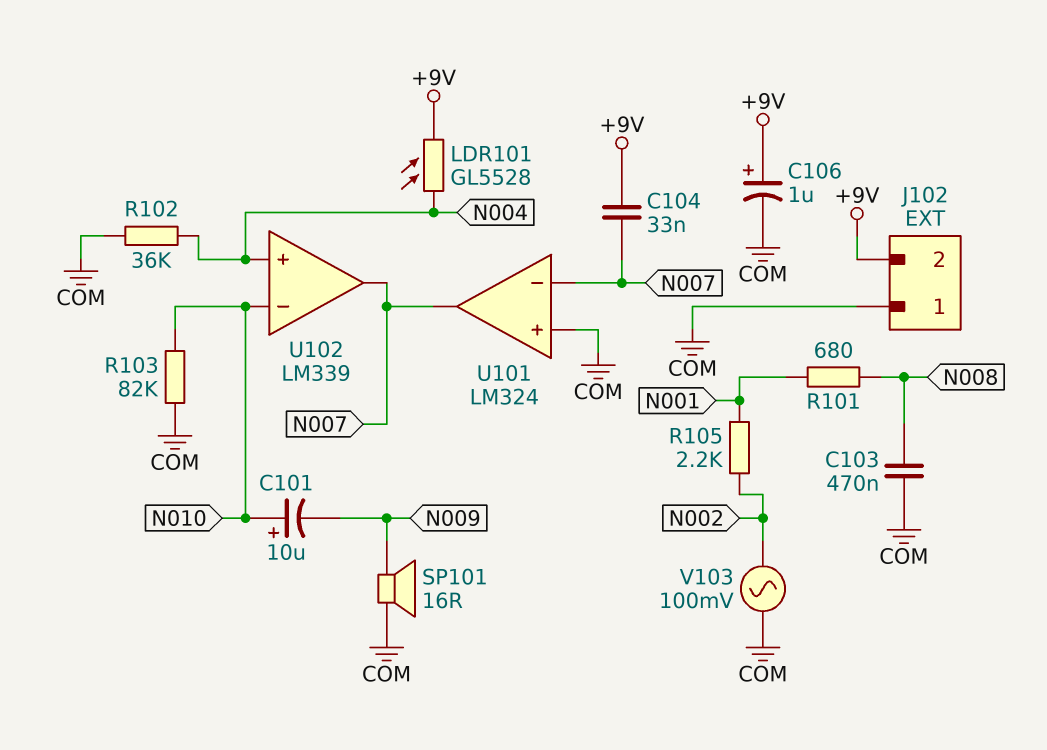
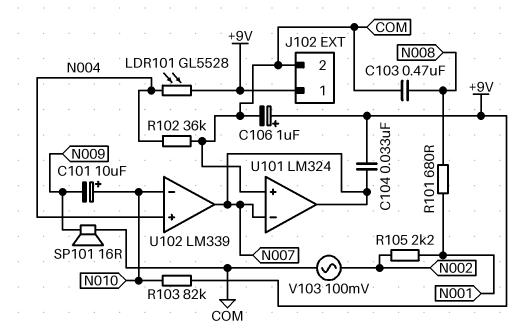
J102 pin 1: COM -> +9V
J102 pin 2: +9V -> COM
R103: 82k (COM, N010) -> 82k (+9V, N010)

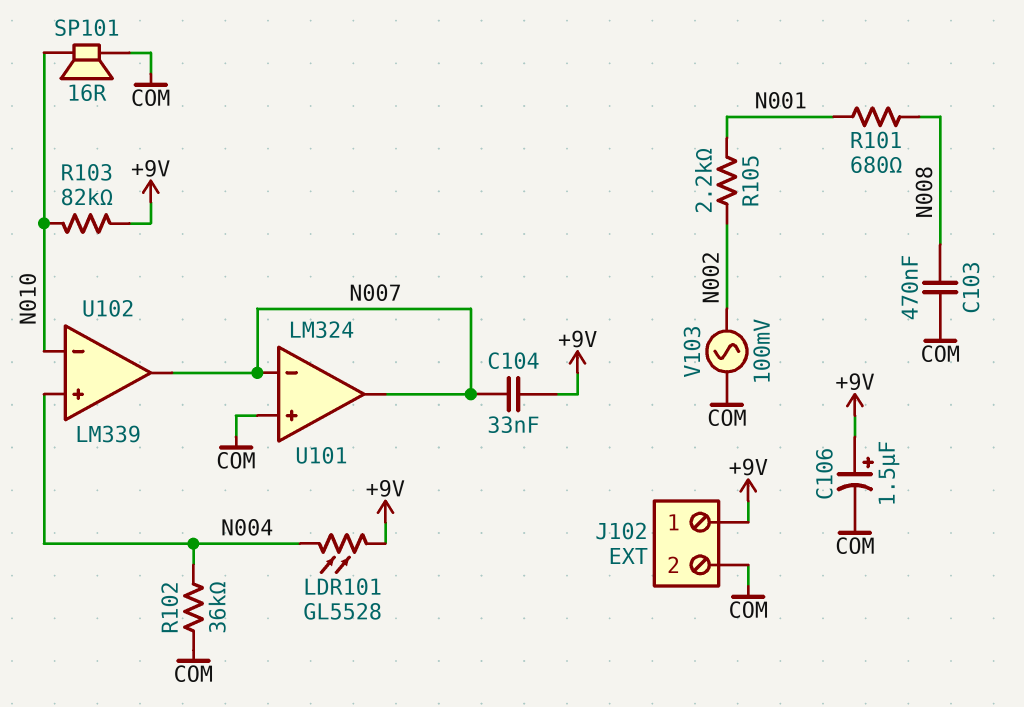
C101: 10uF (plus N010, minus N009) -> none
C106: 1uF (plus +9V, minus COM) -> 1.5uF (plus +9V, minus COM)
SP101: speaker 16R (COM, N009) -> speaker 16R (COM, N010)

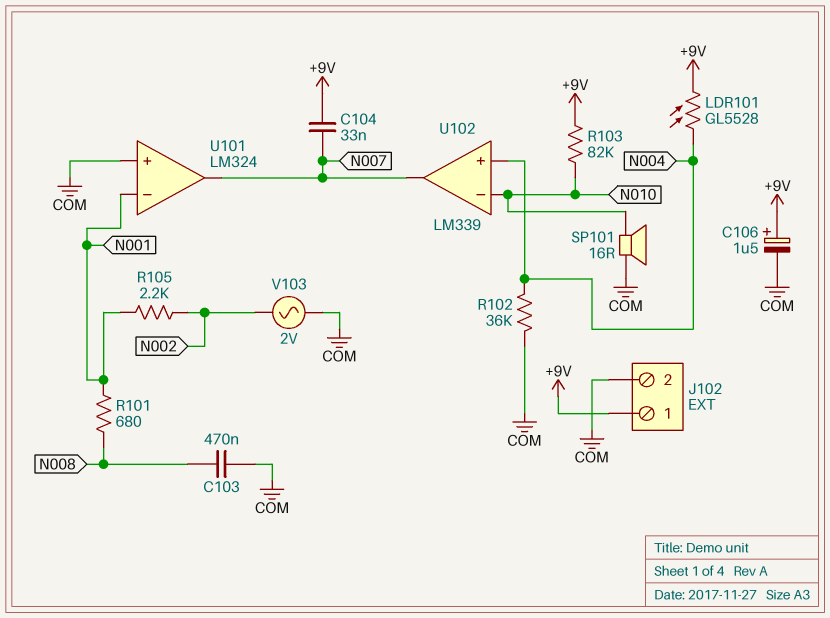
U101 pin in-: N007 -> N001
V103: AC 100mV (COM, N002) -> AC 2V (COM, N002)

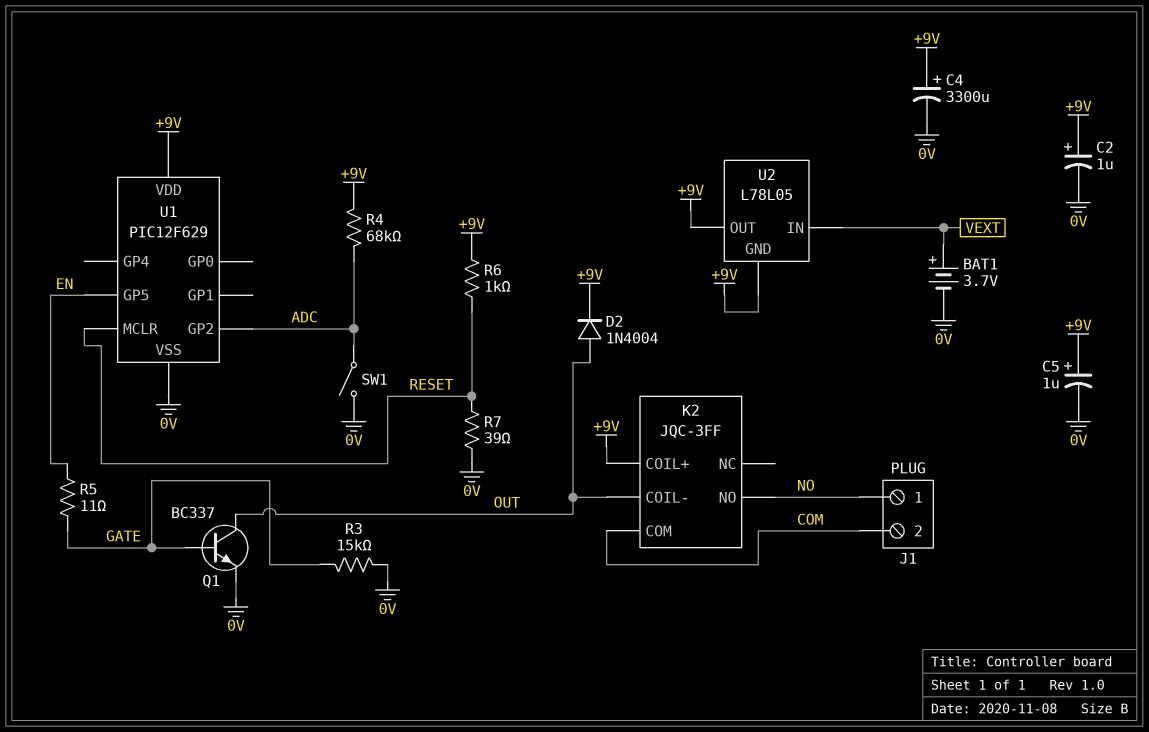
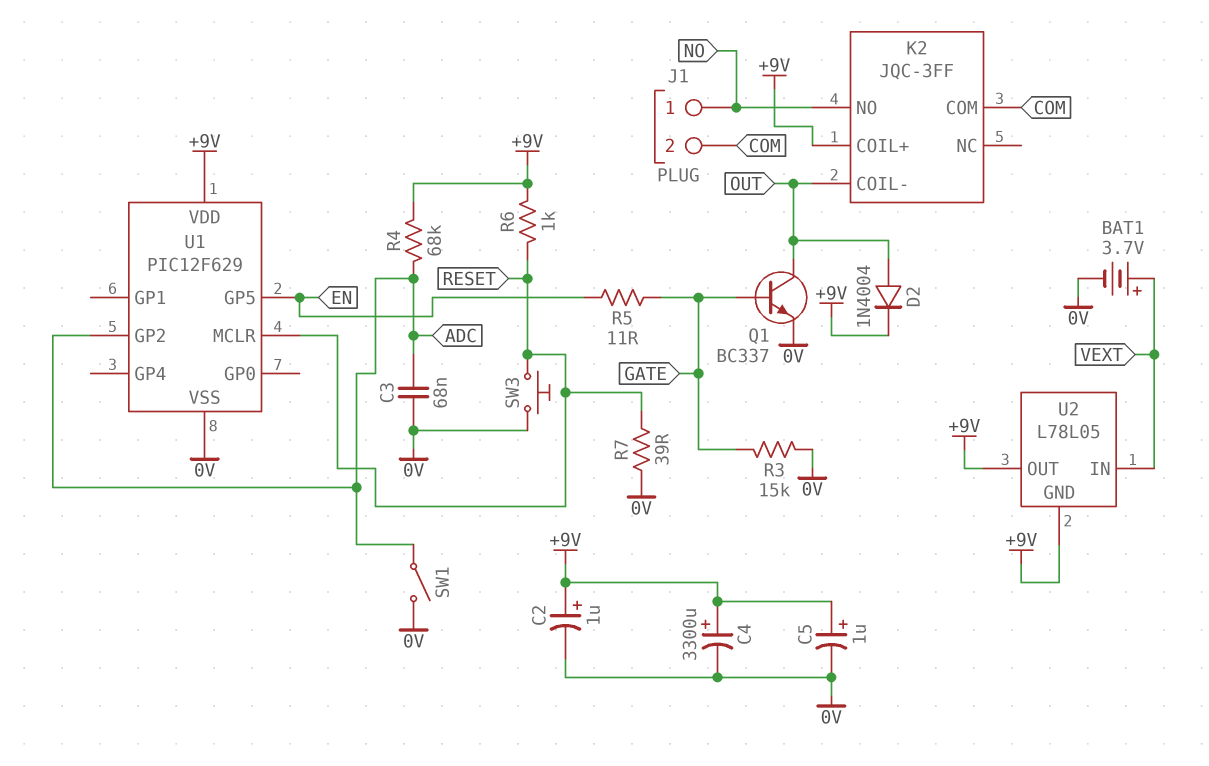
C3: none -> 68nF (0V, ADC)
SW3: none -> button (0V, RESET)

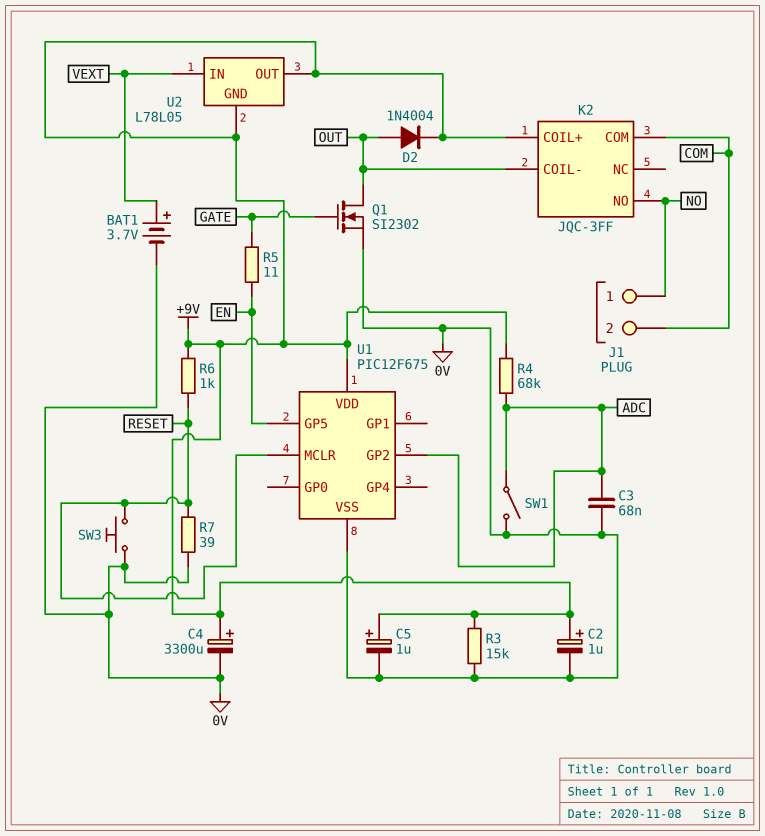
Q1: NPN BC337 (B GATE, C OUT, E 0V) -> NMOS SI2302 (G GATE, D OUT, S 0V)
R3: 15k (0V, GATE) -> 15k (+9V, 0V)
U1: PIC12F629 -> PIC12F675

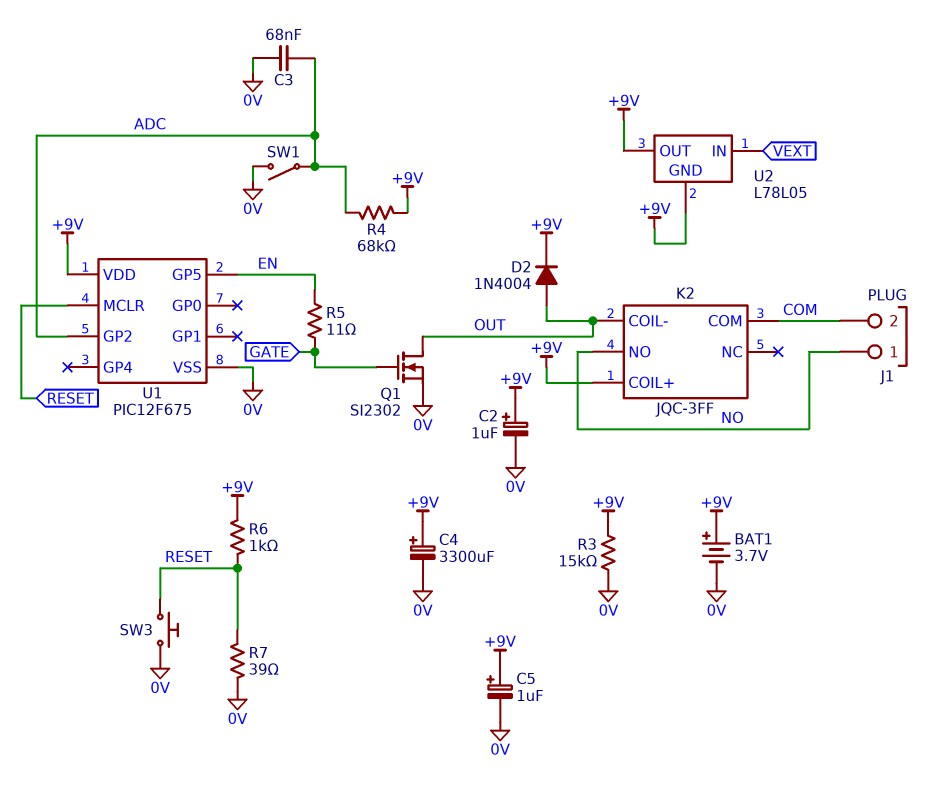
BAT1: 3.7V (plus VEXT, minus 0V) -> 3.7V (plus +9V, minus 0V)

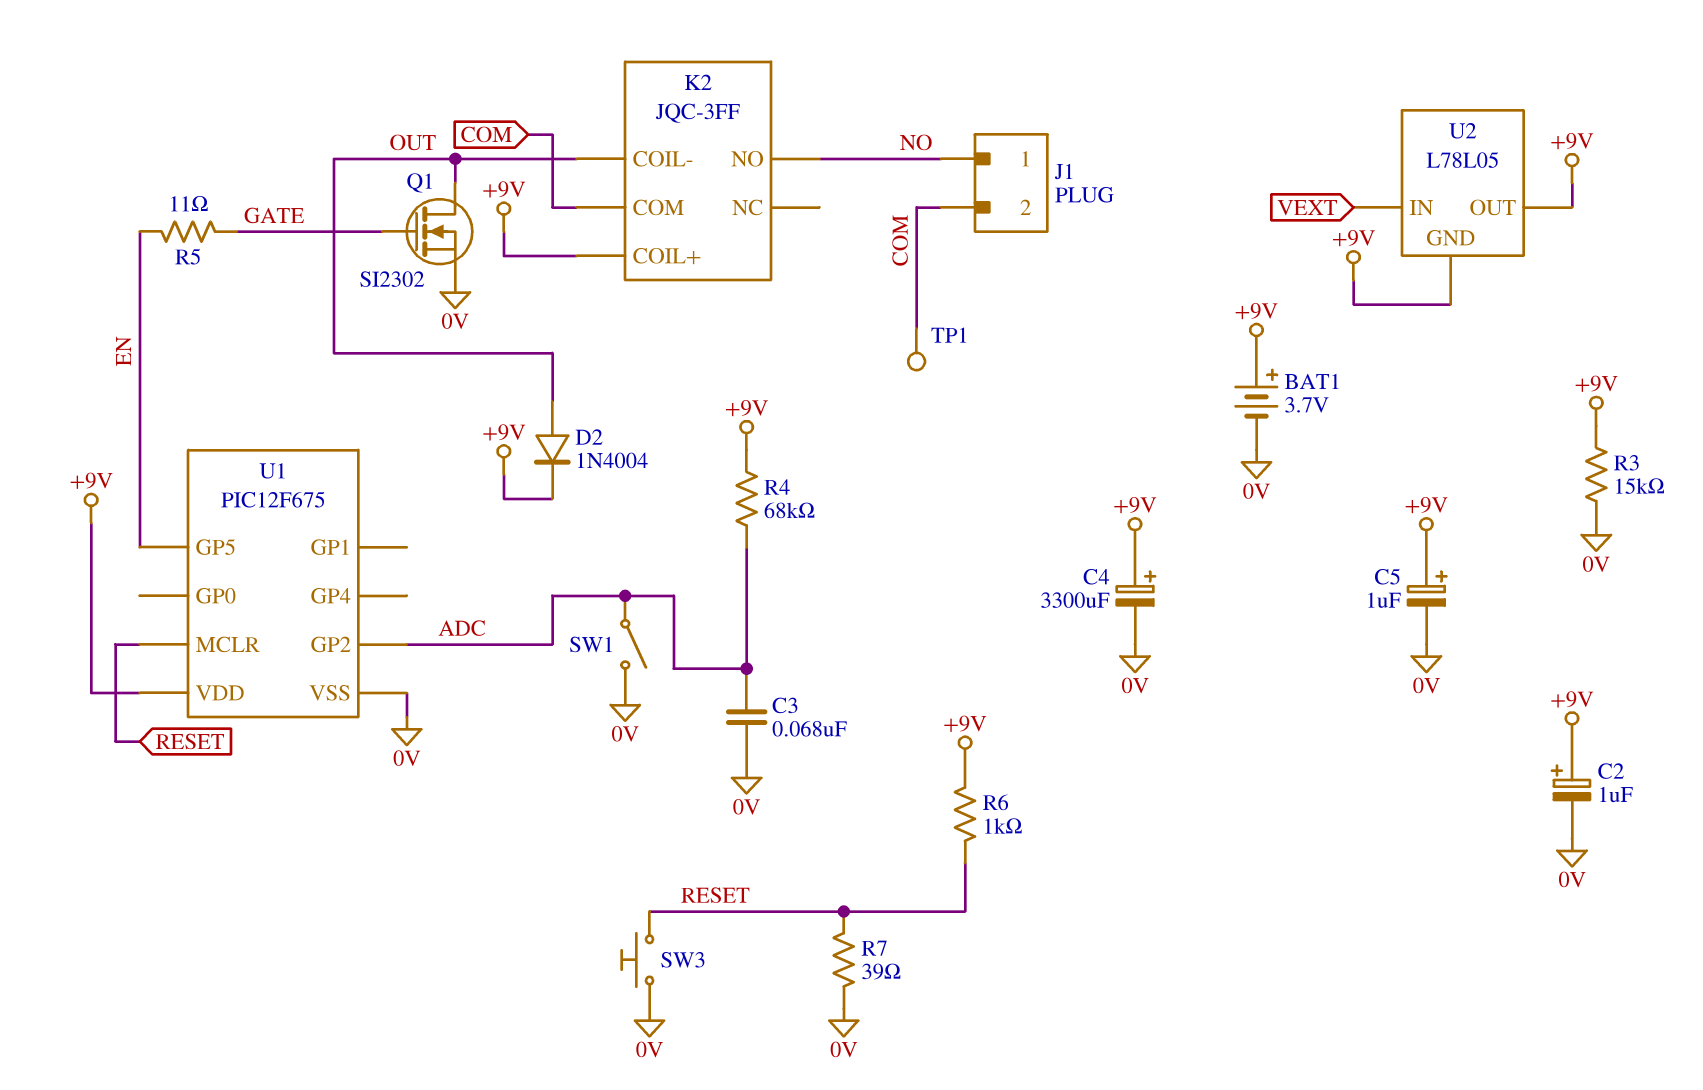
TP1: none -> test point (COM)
=-=-=
§ ACTION ITEM: Exactly the lines from the one containing "SW3: none -> button (0V, RESET)" through the last line of the material above, both included and free of pictures, should make up your answer, please.

§ RESPONSE:
SW3: none -> button (0V, RESET)

Q1: NPN BC337 (B GATE, C OUT, E 0V) -> NMOS SI2302 (G GATE, D OUT, S 0V)
R3: 15k (0V, GATE) -> 15k (+9V, 0V)
U1: PIC12F629 -> PIC12F675

BAT1: 3.7V (plus VEXT, minus 0V) -> 3.7V (plus +9V, minus 0V)

TP1: none -> test point (COM)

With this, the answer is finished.